### TASK DESCRIPTION
Each line below that carries the string "camera" must appear in the answer.

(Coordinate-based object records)
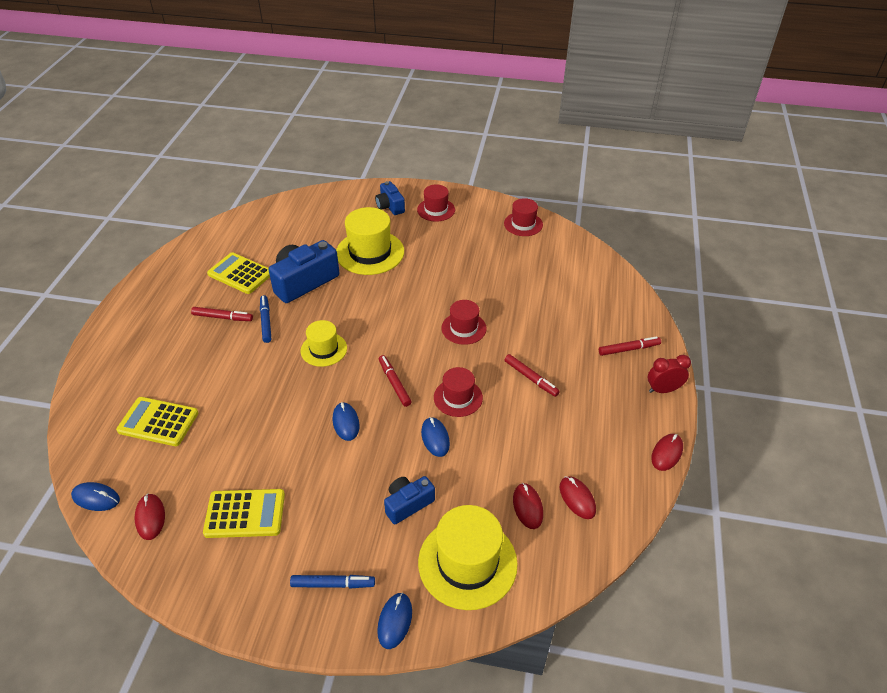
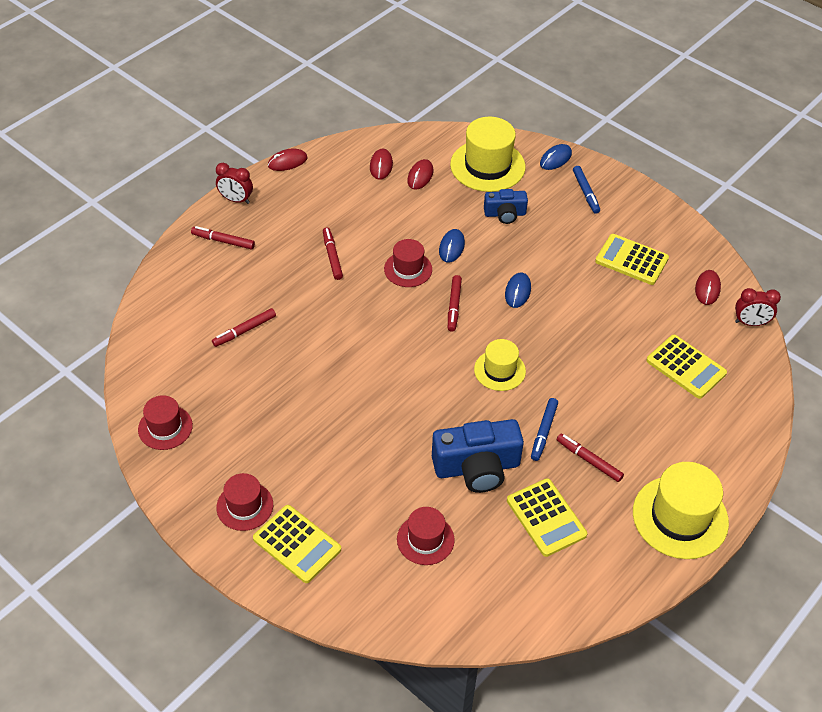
camera: 150 degrees left, 5 degrees up
(96, 498) = (750, 323): blue mouse -> red clock
(333, 584) = (585, 192): blue marker -> blue marker turned 135 degrees counterclockwise
(370, 252) = (375, 474): yellow hat -> yellow hat (680, 517)
(390, 206) = (297, 544): blue camera -> yellow calculator
(463, 328) = (349, 329): red hat -> red hat (425, 539)
(537, 294) = (244, 331): none -> red marker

### TASK RESULT
camera: 150 degrees left, 5 degrees up
(390, 206) = (297, 544): blue camera -> yellow calculator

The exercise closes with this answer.